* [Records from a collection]
==================================================
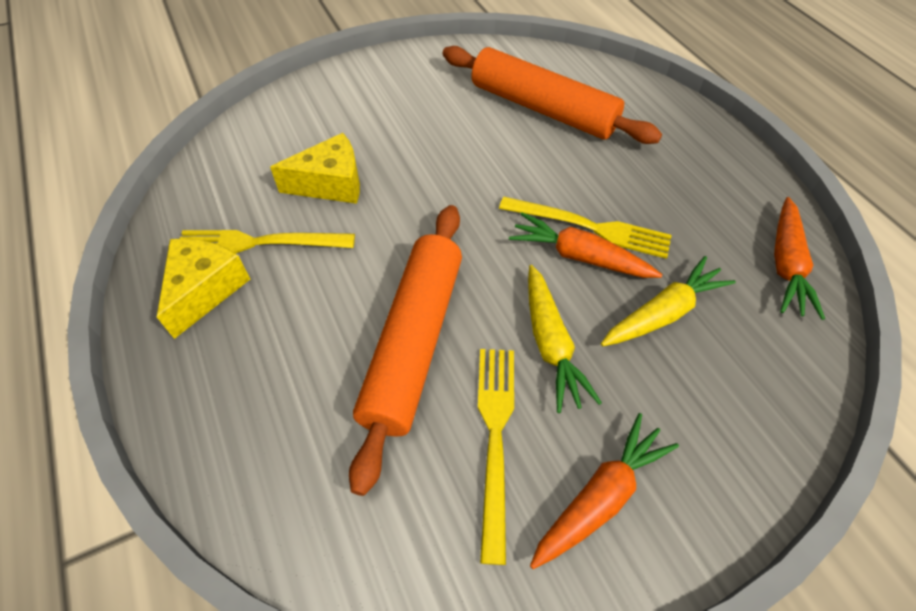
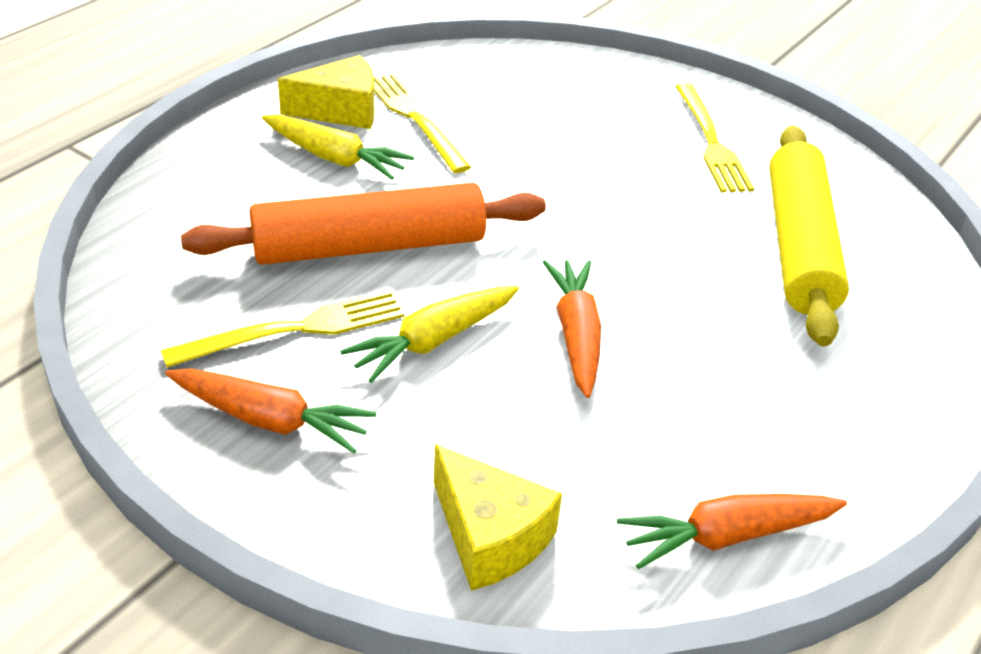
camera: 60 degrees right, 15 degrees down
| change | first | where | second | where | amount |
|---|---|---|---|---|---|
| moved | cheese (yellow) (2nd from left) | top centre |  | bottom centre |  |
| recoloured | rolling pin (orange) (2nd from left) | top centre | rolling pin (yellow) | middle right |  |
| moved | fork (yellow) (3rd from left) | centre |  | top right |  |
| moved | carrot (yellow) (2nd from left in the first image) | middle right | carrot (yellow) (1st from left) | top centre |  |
==================================================
* [What you have to do] Write out every line of the data that holds the word "centre".

* [Solution below]
| moved | cheese (yellow) (2nd from left) | top centre |  | bottom centre |  |
| recoloured | rolling pin (orange) (2nd from left) | top centre | rolling pin (yellow) | middle right |  |
| moved | fork (yellow) (3rd from left) | centre |  | top right |  |
| moved | carrot (yellow) (2nd from left in the first image) | middle right | carrot (yellow) (1st from left) | top centre |  |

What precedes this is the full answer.